=== DATA IN THIS EXERCISE ===

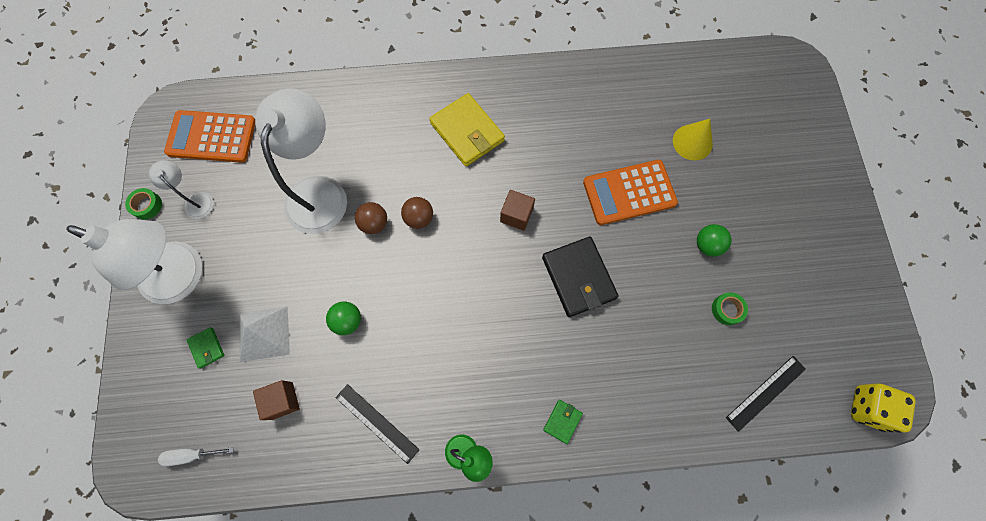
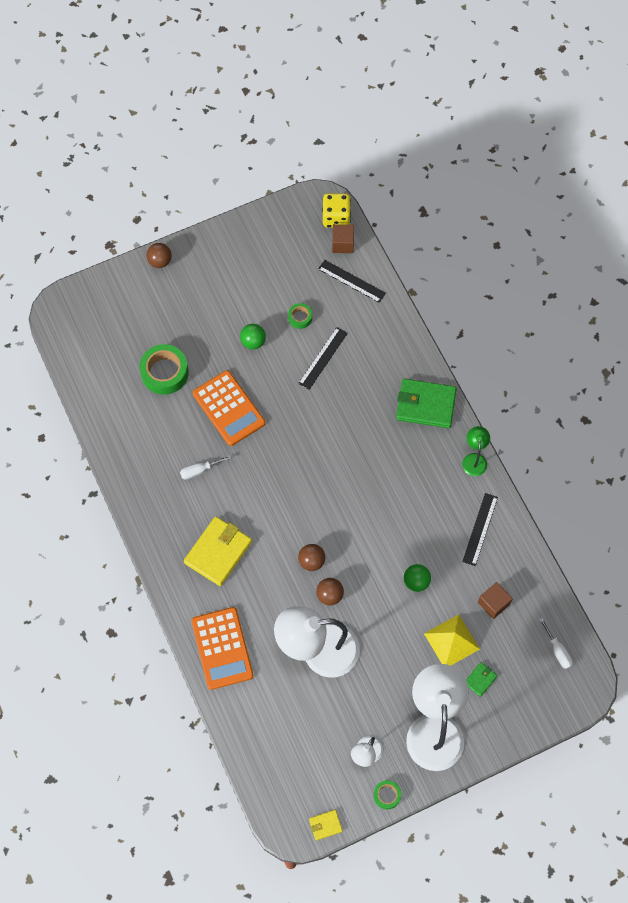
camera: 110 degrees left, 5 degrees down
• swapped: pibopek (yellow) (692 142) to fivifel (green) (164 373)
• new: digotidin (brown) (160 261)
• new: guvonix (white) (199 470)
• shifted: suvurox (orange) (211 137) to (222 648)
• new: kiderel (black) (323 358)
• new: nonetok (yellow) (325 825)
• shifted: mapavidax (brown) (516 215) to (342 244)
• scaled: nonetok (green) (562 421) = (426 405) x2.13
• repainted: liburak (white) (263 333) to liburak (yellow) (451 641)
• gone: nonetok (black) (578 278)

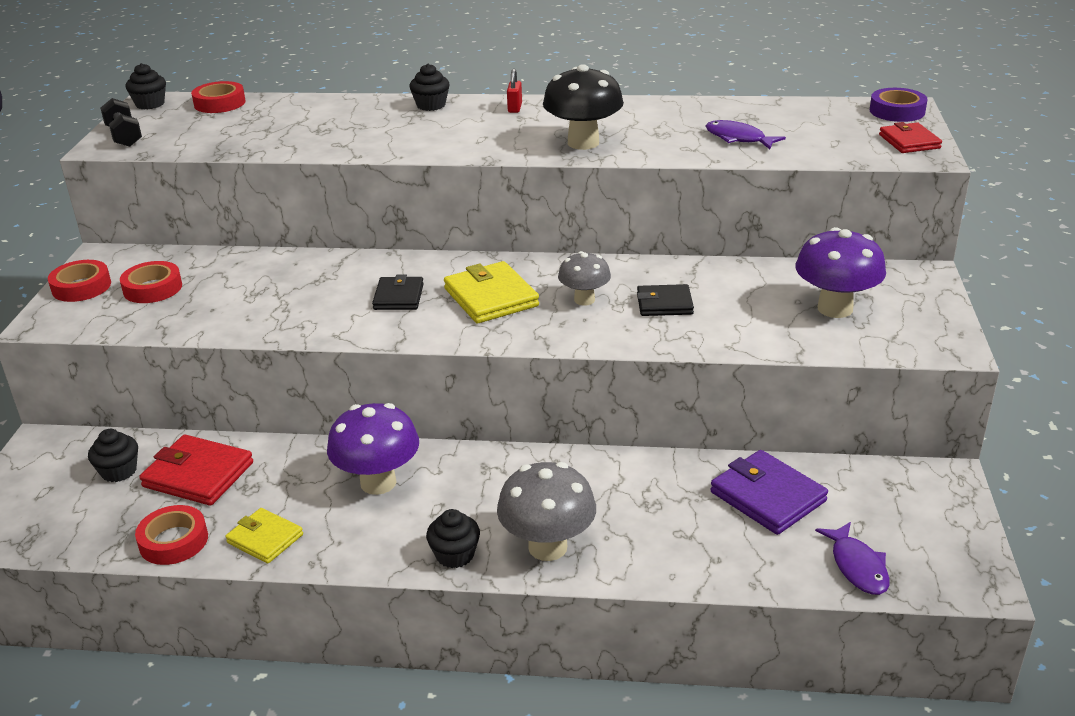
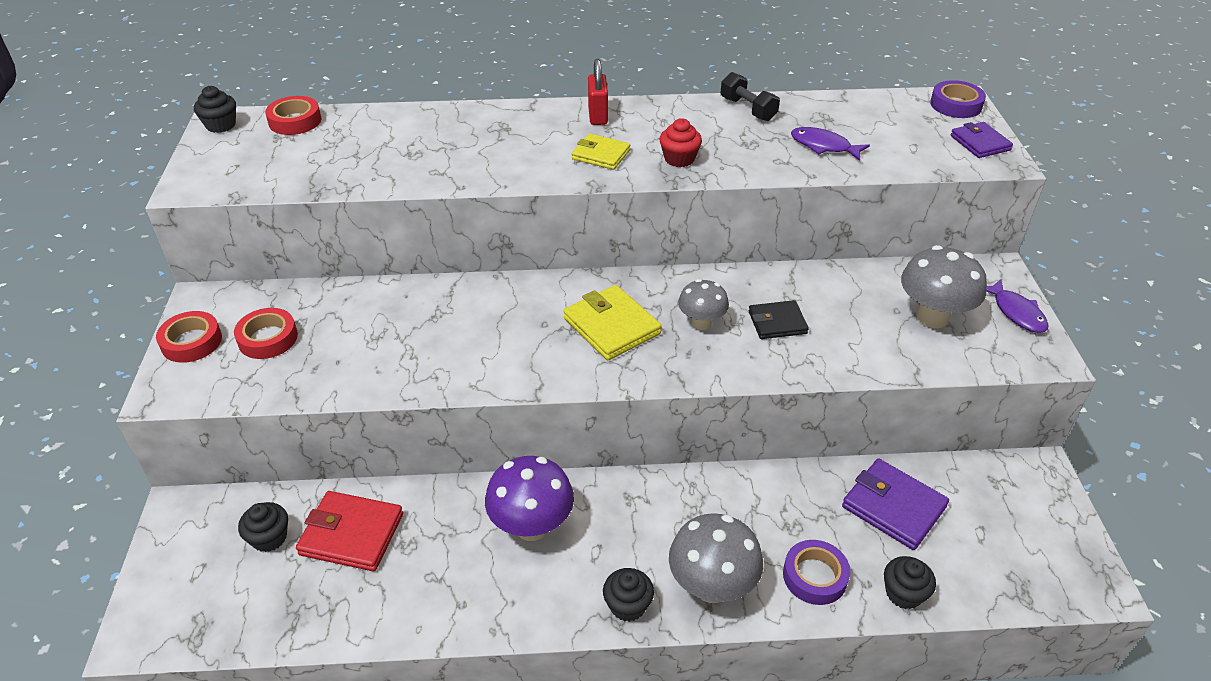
camera: 10 degrees left, 10 degrees up
• shifted: nonetok (yellow) (265 538) to (601 155)
• scaled: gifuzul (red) (515 108) = (598 116) x1.51
• swapped: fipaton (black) (583 143) to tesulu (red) (679 159)
• shifted: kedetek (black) (124 136) to (747 109)
• new: fivifel (purple) (814 576)
• shifted: tesulu (black) (431 105) to (903 593)
• repainted: fipaton (purple) (835 308) to fipaton (grey) (932 317)
• repainted: nonetok (red) (909 141) to nonetok (purple) (980 143)
• shifted:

===

• _PROBLEM TO WORK ON_
Each line from the top of the records through the one containing "(yellow) (451 641)" needs to be transcribed exactly, without pictures.

• _TASK OUTPUT_
camera: 110 degrees left, 5 degrees down
• swapped: pibopek (yellow) (692 142) to fivifel (green) (164 373)
• new: digotidin (brown) (160 261)
• new: guvonix (white) (199 470)
• shifted: suvurox (orange) (211 137) to (222 648)
• new: kiderel (black) (323 358)
• new: nonetok (yellow) (325 825)
• shifted: mapavidax (brown) (516 215) to (342 244)
• scaled: nonetok (green) (562 421) = (426 405) x2.13
• repainted: liburak (white) (263 333) to liburak (yellow) (451 641)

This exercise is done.